What is required:
What is needed is an exact copy of every entry, without the pictures.
--- --- ---
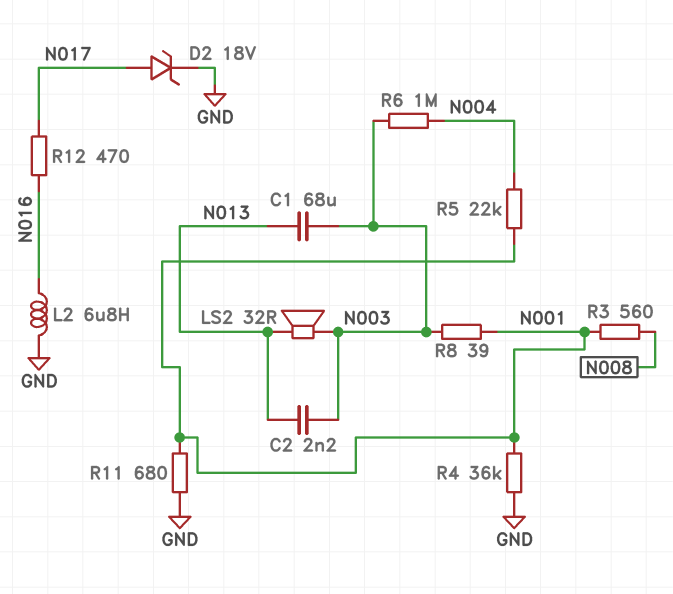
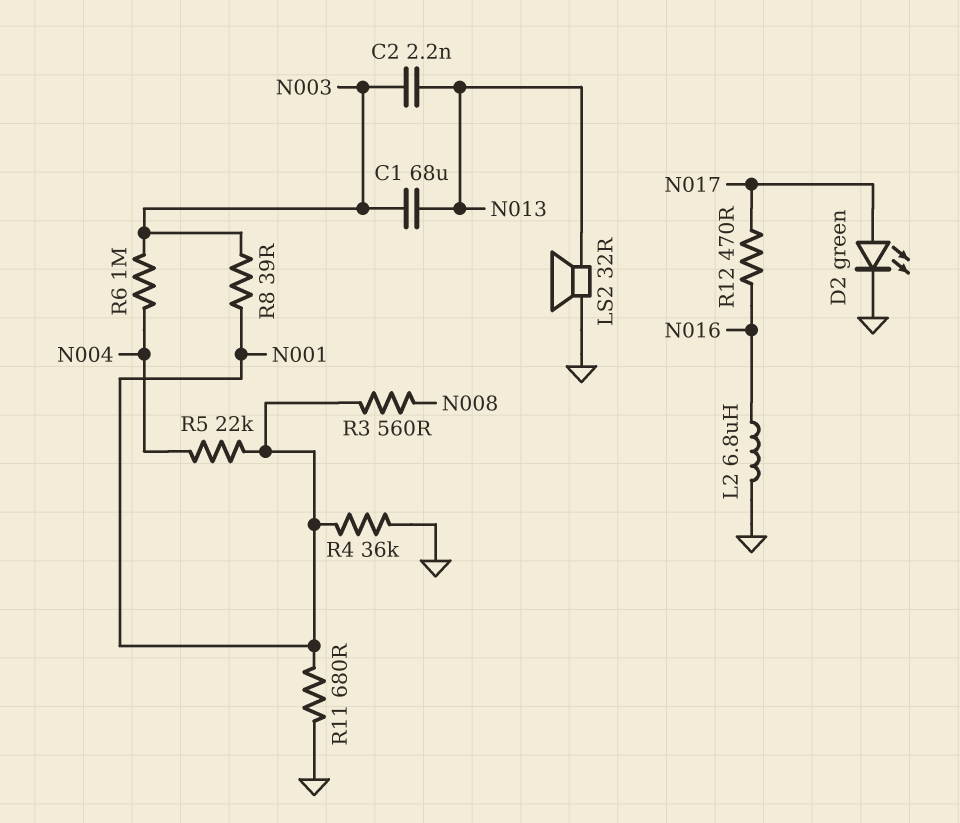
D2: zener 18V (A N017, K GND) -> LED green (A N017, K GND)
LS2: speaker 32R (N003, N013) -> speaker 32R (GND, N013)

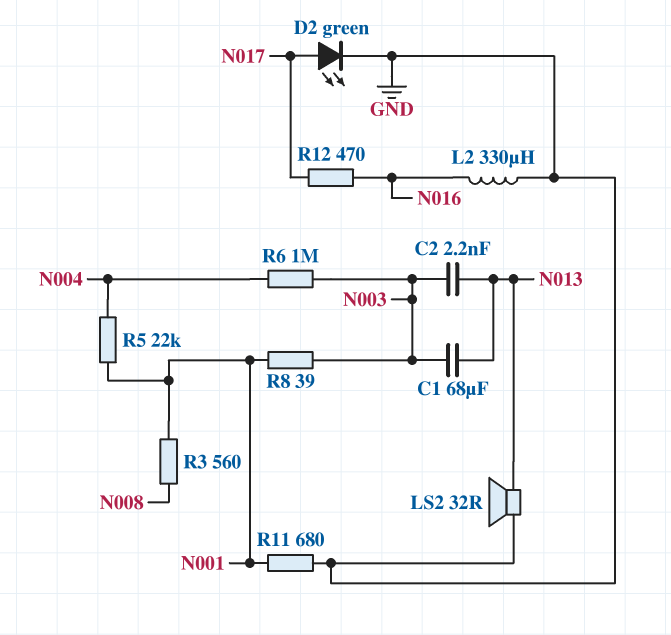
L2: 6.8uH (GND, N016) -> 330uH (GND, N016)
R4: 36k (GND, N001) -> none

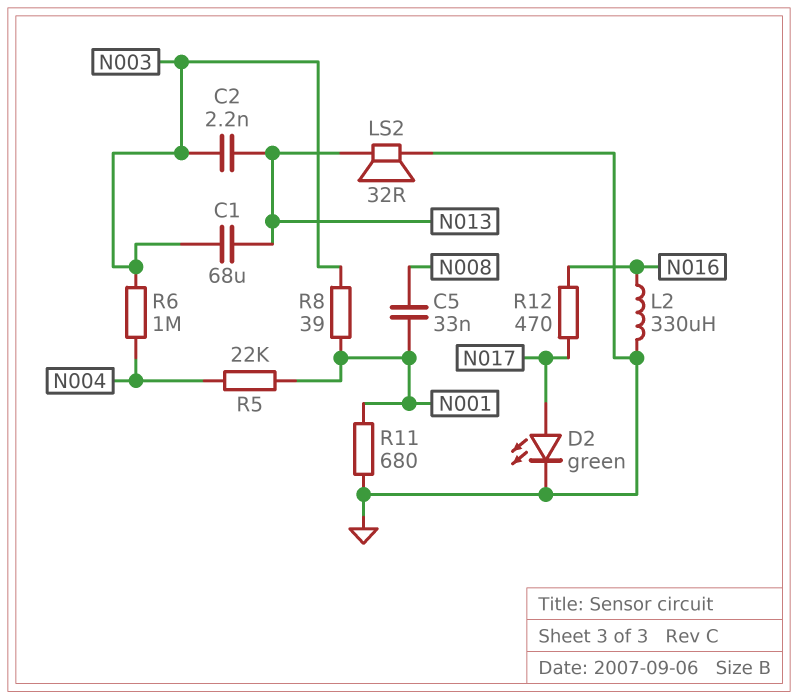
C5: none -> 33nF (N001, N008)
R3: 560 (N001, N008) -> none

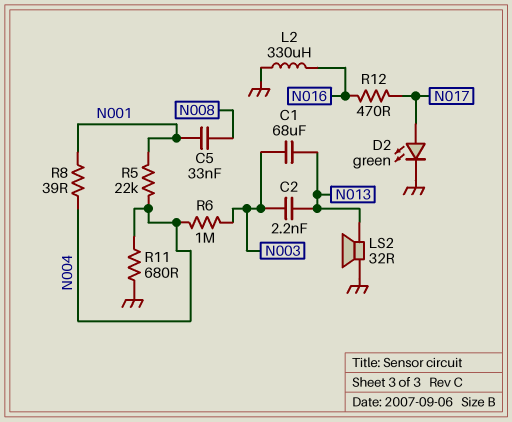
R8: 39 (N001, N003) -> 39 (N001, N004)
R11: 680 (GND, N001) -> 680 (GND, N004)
--- --- ---
Answer to the problem:
D2: zener 18V (A N017, K GND) -> LED green (A N017, K GND)
LS2: speaker 32R (N003, N013) -> speaker 32R (GND, N013)

L2: 6.8uH (GND, N016) -> 330uH (GND, N016)
R4: 36k (GND, N001) -> none

C5: none -> 33nF (N001, N008)
R3: 560 (N001, N008) -> none

R8: 39 (N001, N003) -> 39 (N001, N004)
R11: 680 (GND, N001) -> 680 (GND, N004)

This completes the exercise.